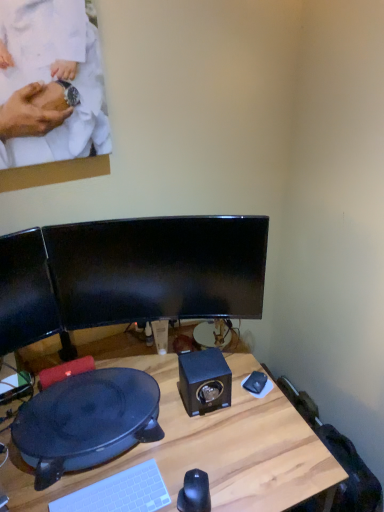
The image size is (384, 512). What are the coordinates of `free space to the left of white plastic keyboard at lower center` in the screenshot? It's located at (46, 485).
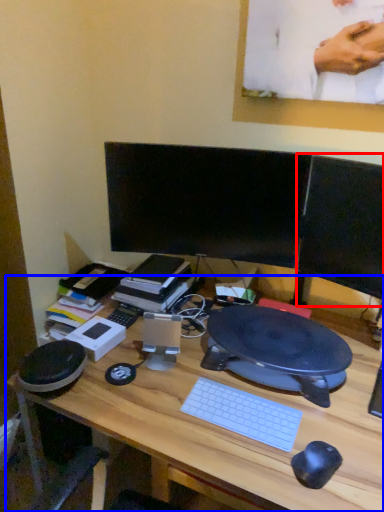
Question: Which object appears farthest to the camera in this image, computer monitor (highlighted by a red box) or desk (highlighted by a blue box)?

Choices:
 (A) computer monitor
 (B) desk

Answer: (A)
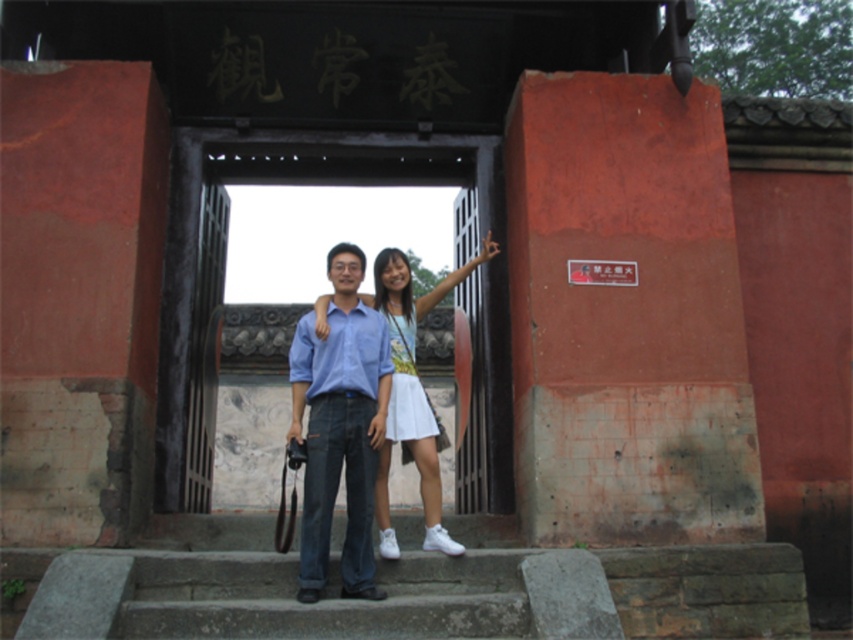
Question: Which object appears closest to the camera in this image?

Choices:
 (A) blue denim jeans at center
 (B) wooden gate at center
 (C) white cotton dress at center

Answer: (A)

Question: Does blue denim jeans at center appear under white cotton dress at center?

Choices:
 (A) yes
 (B) no

Answer: (A)

Question: Which point appears farthest from the camera in this image?

Choices:
 (A) (323, 568)
 (B) (408, 362)

Answer: (B)

Question: Does wooden gate at center have a smaller size compared to blue denim jeans at center?

Choices:
 (A) yes
 (B) no

Answer: (B)

Question: Which object is closer to the camera taking this photo?

Choices:
 (A) blue denim jeans at center
 (B) wooden gate at center
 (C) white cotton dress at center

Answer: (A)

Question: Can you confirm if wooden gate at center is smaller than white cotton dress at center?

Choices:
 (A) no
 (B) yes

Answer: (A)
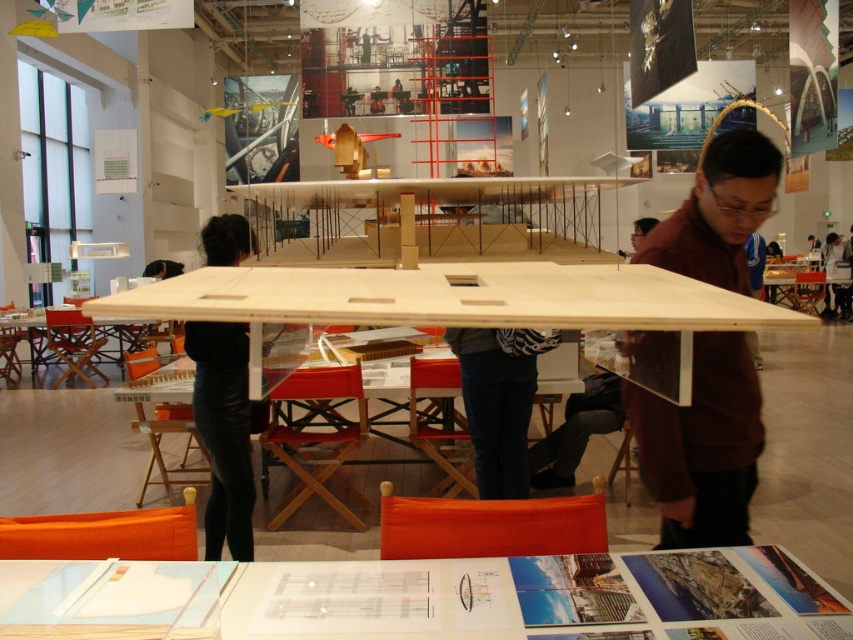
Does wooden table at center come behind black leather pants at center?

No, wooden table at center is closer to the viewer.

Does wooden table at center have a lesser width compared to black leather pants at center?

No.

You are a GUI agent. You are given a task and a screenshot of the screen. Output one action in this format:
    pyautogui.click(x=<x>, y=<y>)
    Task: Click on the wooden table at center
    
    Given the screenshot: What is the action you would take?
    pyautogui.click(x=451, y=298)

You are a GUI agent. You are given a task and a screenshot of the screen. Output one action in this format:
    pyautogui.click(x=<x>, y=<y>)
    Task: Click on the wooden table at center
    The height and width of the screenshot is (640, 853).
    Given the screenshot: What is the action you would take?
    pyautogui.click(x=451, y=298)

Between brown sweater at upper right and white shirt at center, which one appears on the right side from the viewer's perspective?

white shirt at center is more to the right.

How far apart are brown sweater at upper right and white shirt at center?

The distance of brown sweater at upper right from white shirt at center is 13.56 meters.

Is point (726, 534) farther from viewer compared to point (828, 252)?

That is False.

Locate an element on the screen. The image size is (853, 640). brown sweater at upper right is located at coordinates (701, 445).

Who is taller, white paper at center or black leather pants at center?

With more height is black leather pants at center.

How distant is white paper at center from black leather pants at center?

white paper at center is 1.33 meters from black leather pants at center.

The height and width of the screenshot is (640, 853). Find the location of `white paper at center`. white paper at center is located at coordinates (428, 596).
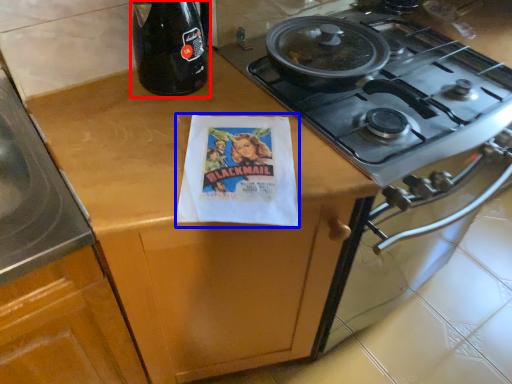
════════════════
Convert the entries above into a Markdown table with two columns, Row and Line, putting each non-blank line in its own row and numbering the rows consecutively from 1. Leave out the picture markers and blank lines.

| Row | Line |
|---|---|
| 1 | The image size is (384, 512). What are the coordinates of `free space to the left of white plastic keyboard at lower center` in the screenshot? It's located at (46, 485). |
| 2 | Question: Which object appears farthest to the camera in this image, computer monitor (highlighted by a red box) or desk (highlighted by a blue box)? |
| 3 | Choices: |
| 4 |  (A) computer monitor |
| 5 |  (B) desk |
| 6 | Answer: (A) |
| 7 | Question: Which object appears closest to the camera in this image? |
| 8 | Choices: |
| 9 |  (A) blue denim jeans at center |
| 10 |  (B) wooden gate at center |
| 11 |  (C) white cotton dress at center |
| 12 | Answer: (A) |
| 13 | Question: Does blue denim jeans at center appear under white cotton dress at center? |
| 14 | Choices: |
| 15 |  (A) yes |
| 16 |  (B) no |
| 17 | Answer: (A) |
| 18 | Question: Which point appears farthest from the camera in this image? |
| 19 | Choices: |
| 20 |  (A) (323, 568) |
| 21 |  (B) (408, 362) |
| 22 | Answer: (B) |
| 23 | Question: Does wooden gate at center have a smaller size compared to blue denim jeans at center? |
| 24 | Choices: |
| 25 |  (A) yes |
| 26 |  (B) no |
| 27 | Answer: (B) |
| 28 | Question: Which object is closer to the camera taking this photo? |
| 29 | Choices: |
| 30 |  (A) blue denim jeans at center |
| 31 |  (B) wooden gate at center |
| 32 |  (C) white cotton dress at center |
| 33 | Answer: (A) |
| 34 | Question: Can you confirm if wooden gate at center is smaller than white cotton dress at center? |
| 35 | Choices: |
| 36 |  (A) no |
| 37 |  (B) yes |
| 38 | Answer: (A) |
| 39 | Does wooden table at center come behind black leather pants at center? |
| 40 | No, wooden table at center is closer to the viewer. |
| 41 | Does wooden table at center have a lesser width compared to black leather pants at center? |
| 42 | No. |
| 43 | You are a GUI agent. You are given a task and a screenshot of the screen. Output one action in this format: |
| 44 |     pyautogui.click(x=<x>, y=<y>) |
| 45 |     Task: Click on the wooden table at center |
| 46 |     Given the screenshot: What is the action you would take? |
| 47 |     pyautogui.click(x=451, y=298) |
| 48 | You are a GUI agent. You are given a task and a screenshot of the screen. Output one action in this format: |
| 49 |     pyautogui.click(x=<x>, y=<y>) |
| 50 |     Task: Click on the wooden table at center |
| 51 |     The height and width of the screenshot is (640, 853). |
| 52 |     Given the screenshot: What is the action you would take? |
| 53 |     pyautogui.click(x=451, y=298) |
| 54 | Between brown sweater at upper right and white shirt at center, which one appears on the right side from the viewer's perspective? |
| 55 | white shirt at center is more to the right. |
| 56 | How far apart are brown sweater at upper right and white shirt at center? |
| 57 | The distance of brown sweater at upper right from white shirt at center is 13.56 meters. |
| 58 | Is point (726, 534) farther from viewer compared to point (828, 252)? |
| 59 | That is False. |
| 60 | Locate an element on the screen. The image size is (853, 640). brown sweater at upper right is located at coordinates (701, 445). |
| 61 | Who is taller, white paper at center or black leather pants at center? |
| 62 | With more height is black leather pants at center. |
| 63 | How distant is white paper at center from black leather pants at center? |
| 64 | white paper at center is 1.33 meters from black leather pants at center. |
| 65 | The height and width of the screenshot is (640, 853). Find the location of `white paper at center`. white paper at center is located at coordinates (428, 596). |